The answer must consist of every line from the entries that holds the word "white".

*** Data for this exercise ***

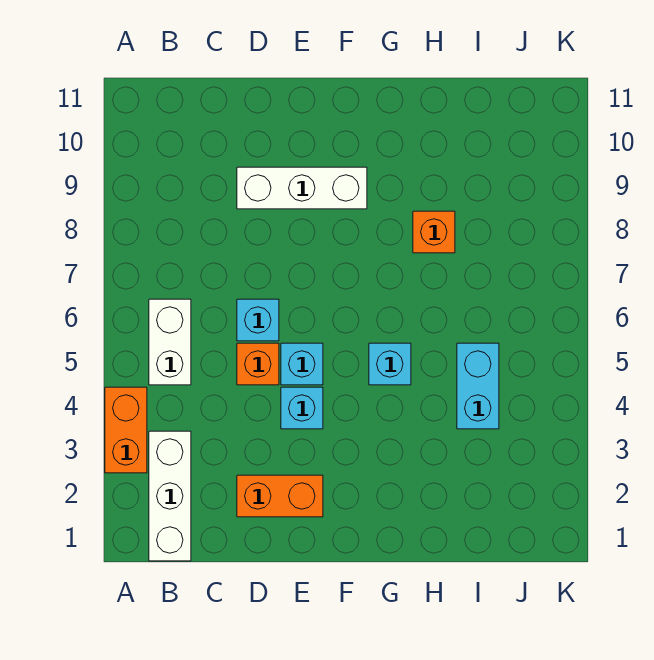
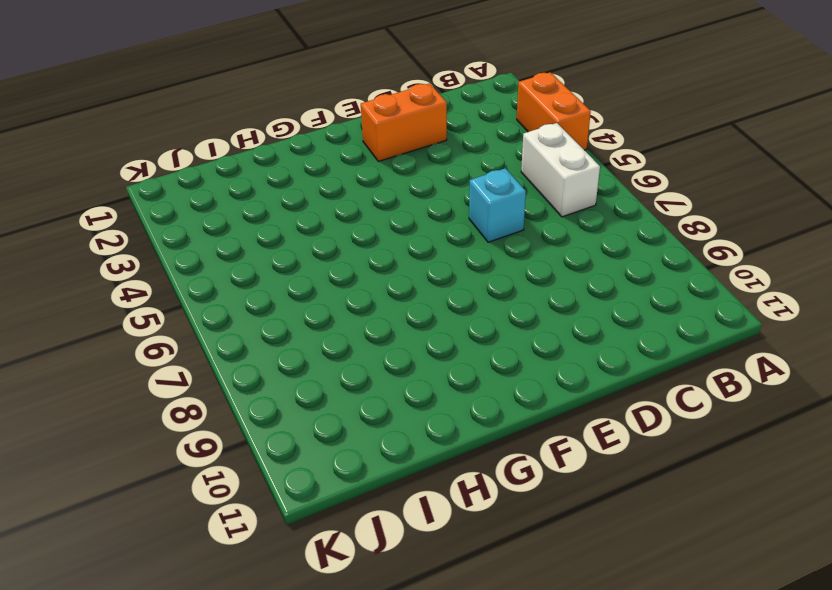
none -> white brick B1:B3 level 1
none -> orange brick D5 level 1
none -> white brick D9:F9 level 1

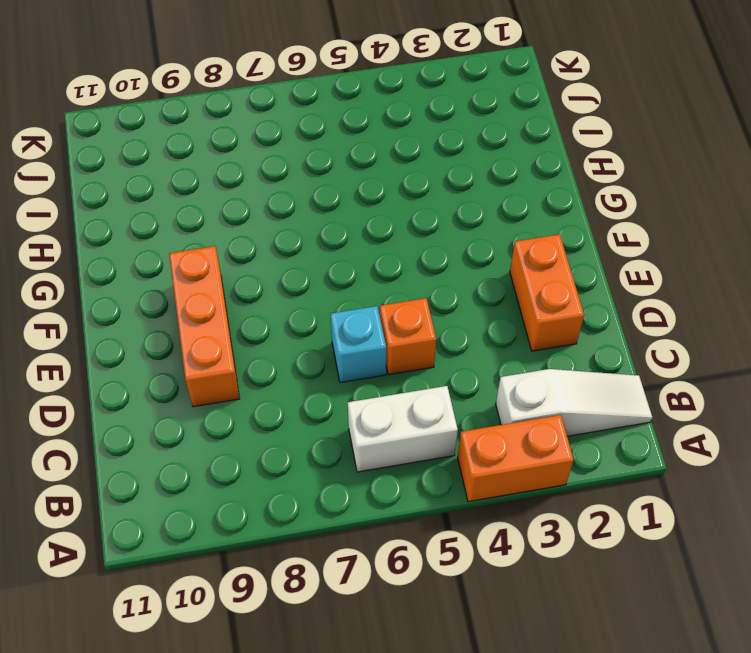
white slope B1:B3 level 1 top 3 -> white brick B1:B3 level 1
orange brick D9:F9 level 1 -> white brick D9:F9 level 1
none -> cyan brick E4 level 1
none -> cyan brick E5 level 1
none -> cyan brick G5 level 1

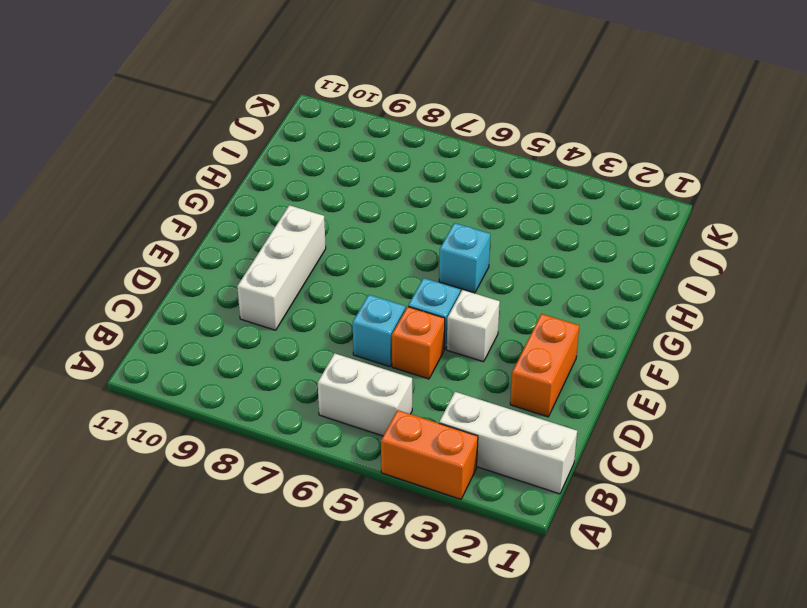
white brick E4 level 1 -> cyan brick E4 level 1
none -> orange brick H8 level 1
none -> cyan brick I4:I5 level 1

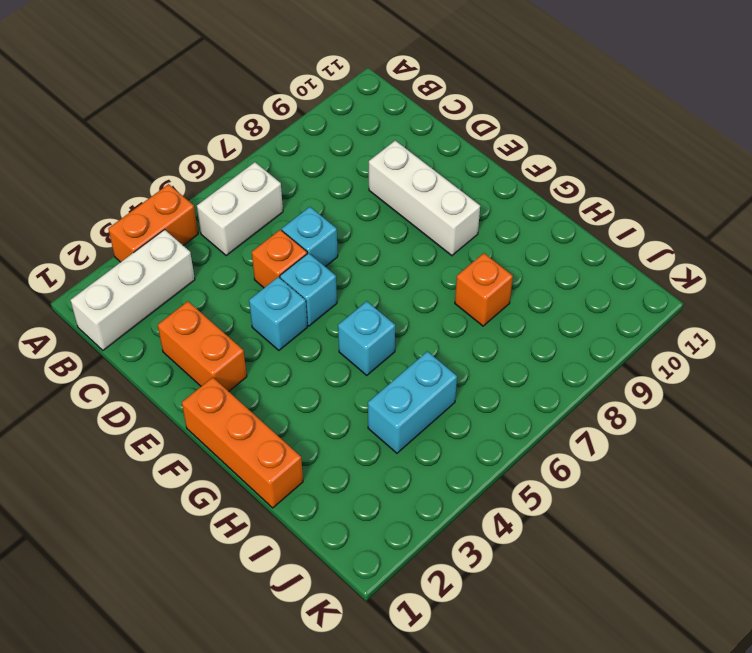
orange brick F1:H1 level 1 -> none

***

# Response box
none -> white brick B1:B3 level 1
none -> white brick D9:F9 level 1
white slope B1:B3 level 1 top 3 -> white brick B1:B3 level 1
orange brick D9:F9 level 1 -> white brick D9:F9 level 1
white brick E4 level 1 -> cyan brick E4 level 1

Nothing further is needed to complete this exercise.